_About this task_:
Skip the pictures and give back the rest of the listing exactly.

_Information provided_:
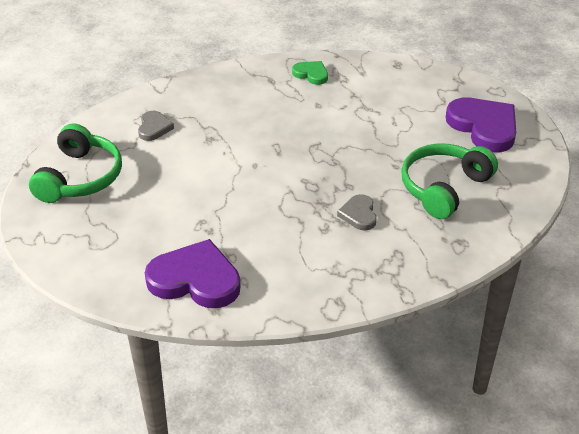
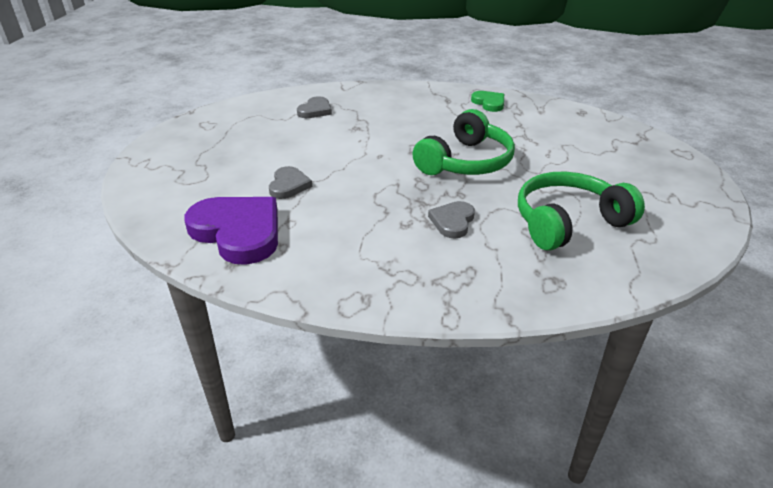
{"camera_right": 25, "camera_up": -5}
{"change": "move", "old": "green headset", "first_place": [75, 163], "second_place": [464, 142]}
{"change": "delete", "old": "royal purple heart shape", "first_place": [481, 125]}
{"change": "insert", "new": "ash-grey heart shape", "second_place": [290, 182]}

_Exercise response_:
{"camera_right": 25, "camera_up": -5}
{"change": "move", "old": "green headset", "first_place": [75, 163], "second_place": [464, 142]}
{"change": "delete", "old": "royal purple heart shape", "first_place": [481, 125]}
{"change": "insert", "new": "ash-grey heart shape", "second_place": [290, 182]}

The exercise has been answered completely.